Aim of the task – An exact transcription of the lines below, from the first through the one containing "(416, 306) = (423, 300): orange", is the only output wanted.

*** Given data Section Begins ***

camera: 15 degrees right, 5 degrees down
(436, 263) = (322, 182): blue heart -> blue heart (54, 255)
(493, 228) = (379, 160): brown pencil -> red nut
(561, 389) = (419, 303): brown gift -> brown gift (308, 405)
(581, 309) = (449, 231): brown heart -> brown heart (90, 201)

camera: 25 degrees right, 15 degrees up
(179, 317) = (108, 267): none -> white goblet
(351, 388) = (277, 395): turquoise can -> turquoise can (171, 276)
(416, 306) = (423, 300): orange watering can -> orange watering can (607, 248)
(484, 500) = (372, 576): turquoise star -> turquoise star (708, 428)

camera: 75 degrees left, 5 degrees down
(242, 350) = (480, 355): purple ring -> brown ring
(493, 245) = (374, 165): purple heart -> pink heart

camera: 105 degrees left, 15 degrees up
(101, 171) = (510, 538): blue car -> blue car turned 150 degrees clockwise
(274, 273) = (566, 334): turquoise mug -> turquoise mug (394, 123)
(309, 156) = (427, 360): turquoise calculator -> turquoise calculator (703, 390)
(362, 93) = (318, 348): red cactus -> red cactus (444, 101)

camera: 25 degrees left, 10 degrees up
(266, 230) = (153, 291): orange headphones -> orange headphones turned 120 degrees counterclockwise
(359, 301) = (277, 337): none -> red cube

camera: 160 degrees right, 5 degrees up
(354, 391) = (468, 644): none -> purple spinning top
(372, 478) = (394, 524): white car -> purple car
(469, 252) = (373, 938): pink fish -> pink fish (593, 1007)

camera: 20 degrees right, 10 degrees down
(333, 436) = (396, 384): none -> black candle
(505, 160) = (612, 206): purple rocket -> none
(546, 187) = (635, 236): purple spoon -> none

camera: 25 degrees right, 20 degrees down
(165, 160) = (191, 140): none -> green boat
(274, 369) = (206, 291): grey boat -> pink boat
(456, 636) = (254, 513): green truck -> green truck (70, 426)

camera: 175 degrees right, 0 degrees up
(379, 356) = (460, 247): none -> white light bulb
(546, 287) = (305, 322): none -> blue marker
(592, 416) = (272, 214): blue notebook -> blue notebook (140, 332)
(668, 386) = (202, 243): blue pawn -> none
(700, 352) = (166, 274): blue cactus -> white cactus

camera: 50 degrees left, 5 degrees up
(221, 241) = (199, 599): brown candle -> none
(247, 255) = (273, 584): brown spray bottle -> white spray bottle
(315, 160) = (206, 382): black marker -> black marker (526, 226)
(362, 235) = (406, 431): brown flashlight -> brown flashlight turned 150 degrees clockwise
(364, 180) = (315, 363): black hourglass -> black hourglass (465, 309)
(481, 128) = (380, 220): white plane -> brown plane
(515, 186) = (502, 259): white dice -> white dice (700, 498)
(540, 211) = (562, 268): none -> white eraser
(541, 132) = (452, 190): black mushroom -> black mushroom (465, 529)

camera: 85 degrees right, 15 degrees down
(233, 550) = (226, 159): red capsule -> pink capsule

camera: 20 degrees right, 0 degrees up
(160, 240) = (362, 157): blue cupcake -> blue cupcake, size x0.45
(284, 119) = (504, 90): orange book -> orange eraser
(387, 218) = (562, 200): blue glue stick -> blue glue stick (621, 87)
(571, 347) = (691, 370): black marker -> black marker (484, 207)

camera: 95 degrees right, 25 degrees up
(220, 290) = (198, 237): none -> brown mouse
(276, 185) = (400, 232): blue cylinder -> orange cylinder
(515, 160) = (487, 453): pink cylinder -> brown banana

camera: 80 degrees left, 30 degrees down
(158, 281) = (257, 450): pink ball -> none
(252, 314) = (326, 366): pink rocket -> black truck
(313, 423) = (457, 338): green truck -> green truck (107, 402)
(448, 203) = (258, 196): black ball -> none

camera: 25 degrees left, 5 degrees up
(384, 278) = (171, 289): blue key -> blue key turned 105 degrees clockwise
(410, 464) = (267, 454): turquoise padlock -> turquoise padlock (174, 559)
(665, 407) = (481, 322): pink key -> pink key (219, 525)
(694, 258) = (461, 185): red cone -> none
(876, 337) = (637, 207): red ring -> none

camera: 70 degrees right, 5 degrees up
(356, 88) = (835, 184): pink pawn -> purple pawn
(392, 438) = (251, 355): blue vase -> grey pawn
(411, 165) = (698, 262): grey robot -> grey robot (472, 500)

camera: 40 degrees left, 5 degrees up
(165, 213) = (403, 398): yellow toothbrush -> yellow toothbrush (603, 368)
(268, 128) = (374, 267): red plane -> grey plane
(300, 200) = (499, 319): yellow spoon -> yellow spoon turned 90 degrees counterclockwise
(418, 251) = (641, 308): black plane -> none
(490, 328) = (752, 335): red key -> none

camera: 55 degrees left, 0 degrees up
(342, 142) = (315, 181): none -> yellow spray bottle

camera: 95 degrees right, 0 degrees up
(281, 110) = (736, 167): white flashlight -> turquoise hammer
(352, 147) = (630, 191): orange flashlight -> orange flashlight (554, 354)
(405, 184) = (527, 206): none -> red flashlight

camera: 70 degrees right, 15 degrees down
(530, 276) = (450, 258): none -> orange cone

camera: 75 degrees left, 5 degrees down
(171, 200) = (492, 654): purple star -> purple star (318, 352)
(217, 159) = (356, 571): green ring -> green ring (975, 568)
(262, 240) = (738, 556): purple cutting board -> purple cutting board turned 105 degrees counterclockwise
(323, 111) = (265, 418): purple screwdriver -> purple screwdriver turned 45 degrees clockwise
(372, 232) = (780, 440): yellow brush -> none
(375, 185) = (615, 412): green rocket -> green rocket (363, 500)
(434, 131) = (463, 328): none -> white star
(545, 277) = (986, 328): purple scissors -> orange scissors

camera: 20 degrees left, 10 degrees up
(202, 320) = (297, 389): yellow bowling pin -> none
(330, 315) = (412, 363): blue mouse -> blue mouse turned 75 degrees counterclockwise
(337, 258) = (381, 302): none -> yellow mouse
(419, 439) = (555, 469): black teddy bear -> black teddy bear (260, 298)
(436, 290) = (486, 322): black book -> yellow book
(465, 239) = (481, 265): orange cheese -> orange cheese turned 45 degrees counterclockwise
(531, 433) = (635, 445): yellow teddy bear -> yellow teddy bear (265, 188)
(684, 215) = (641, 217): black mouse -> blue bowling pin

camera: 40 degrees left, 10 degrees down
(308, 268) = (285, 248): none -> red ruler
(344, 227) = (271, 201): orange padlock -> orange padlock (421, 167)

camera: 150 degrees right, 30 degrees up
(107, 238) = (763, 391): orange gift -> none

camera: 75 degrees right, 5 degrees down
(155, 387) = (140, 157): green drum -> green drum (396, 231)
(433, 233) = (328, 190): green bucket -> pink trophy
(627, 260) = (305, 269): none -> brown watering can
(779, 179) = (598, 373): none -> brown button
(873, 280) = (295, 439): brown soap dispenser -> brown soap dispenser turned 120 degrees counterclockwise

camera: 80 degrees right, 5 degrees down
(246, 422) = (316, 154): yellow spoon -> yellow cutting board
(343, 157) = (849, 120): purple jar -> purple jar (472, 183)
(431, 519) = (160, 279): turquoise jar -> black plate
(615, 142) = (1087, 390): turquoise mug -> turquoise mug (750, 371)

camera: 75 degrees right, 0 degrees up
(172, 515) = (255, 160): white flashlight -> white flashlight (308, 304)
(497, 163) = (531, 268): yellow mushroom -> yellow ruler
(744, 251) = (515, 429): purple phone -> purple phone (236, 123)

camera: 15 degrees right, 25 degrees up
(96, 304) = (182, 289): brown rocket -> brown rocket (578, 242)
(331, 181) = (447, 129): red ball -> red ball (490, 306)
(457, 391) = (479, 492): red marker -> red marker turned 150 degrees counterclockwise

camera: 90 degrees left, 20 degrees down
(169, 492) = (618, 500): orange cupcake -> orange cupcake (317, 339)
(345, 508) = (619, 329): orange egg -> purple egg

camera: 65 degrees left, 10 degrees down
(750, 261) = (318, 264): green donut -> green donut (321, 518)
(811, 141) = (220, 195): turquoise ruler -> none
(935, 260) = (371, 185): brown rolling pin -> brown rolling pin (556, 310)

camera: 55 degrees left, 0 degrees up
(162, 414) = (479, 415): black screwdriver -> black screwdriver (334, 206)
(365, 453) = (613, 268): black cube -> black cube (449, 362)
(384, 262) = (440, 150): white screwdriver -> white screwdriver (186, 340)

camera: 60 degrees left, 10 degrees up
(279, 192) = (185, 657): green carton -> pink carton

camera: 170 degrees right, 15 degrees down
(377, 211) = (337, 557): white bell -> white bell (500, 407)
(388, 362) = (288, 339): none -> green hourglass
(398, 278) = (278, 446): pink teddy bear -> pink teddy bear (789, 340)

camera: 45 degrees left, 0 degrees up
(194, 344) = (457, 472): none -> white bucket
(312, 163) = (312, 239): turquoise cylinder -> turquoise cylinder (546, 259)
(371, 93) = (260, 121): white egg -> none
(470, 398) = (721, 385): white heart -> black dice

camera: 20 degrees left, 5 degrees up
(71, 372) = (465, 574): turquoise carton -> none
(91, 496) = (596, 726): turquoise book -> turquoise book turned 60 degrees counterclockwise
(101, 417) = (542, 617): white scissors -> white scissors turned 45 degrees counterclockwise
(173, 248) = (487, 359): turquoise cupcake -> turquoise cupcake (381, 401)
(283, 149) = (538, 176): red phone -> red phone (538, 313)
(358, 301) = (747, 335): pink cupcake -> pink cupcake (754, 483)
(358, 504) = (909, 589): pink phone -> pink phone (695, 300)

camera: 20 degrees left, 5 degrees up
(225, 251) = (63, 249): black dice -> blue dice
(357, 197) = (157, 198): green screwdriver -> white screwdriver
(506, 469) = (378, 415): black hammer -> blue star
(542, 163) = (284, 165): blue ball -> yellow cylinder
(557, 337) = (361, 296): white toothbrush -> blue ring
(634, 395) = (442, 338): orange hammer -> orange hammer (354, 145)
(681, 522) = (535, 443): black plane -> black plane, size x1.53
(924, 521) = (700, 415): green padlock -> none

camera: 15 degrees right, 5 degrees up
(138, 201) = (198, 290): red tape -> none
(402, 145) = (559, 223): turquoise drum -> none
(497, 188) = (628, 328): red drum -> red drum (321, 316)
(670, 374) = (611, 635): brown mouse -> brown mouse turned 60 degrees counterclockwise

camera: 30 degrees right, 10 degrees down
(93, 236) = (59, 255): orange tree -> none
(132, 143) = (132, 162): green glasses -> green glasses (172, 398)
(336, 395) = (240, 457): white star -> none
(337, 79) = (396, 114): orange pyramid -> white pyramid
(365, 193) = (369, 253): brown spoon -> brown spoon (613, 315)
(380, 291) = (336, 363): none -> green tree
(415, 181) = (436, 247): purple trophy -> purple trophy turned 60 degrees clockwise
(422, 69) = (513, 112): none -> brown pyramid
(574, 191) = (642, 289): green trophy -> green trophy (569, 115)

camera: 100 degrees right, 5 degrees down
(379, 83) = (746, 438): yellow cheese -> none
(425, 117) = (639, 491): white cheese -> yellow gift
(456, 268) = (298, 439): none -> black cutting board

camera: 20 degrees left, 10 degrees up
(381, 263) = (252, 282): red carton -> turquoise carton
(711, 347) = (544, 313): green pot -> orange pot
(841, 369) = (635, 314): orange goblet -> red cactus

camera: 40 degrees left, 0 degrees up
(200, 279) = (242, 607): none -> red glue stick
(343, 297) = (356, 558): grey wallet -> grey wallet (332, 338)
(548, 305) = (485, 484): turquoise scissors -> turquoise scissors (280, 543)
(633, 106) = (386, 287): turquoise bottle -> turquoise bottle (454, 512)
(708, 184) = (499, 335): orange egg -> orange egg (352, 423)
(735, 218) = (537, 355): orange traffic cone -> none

*** Given data Section Ends ***

Answer space –
camera: 15 degrees right, 5 degrees down
(436, 263) = (322, 182): blue heart -> blue heart (54, 255)
(493, 228) = (379, 160): brown pencil -> red nut
(561, 389) = (419, 303): brown gift -> brown gift (308, 405)
(581, 309) = (449, 231): brown heart -> brown heart (90, 201)

camera: 25 degrees right, 15 degrees up
(179, 317) = (108, 267): none -> white goblet
(351, 388) = (277, 395): turquoise can -> turquoise can (171, 276)
(416, 306) = (423, 300): orange watering can -> orange watering can (607, 248)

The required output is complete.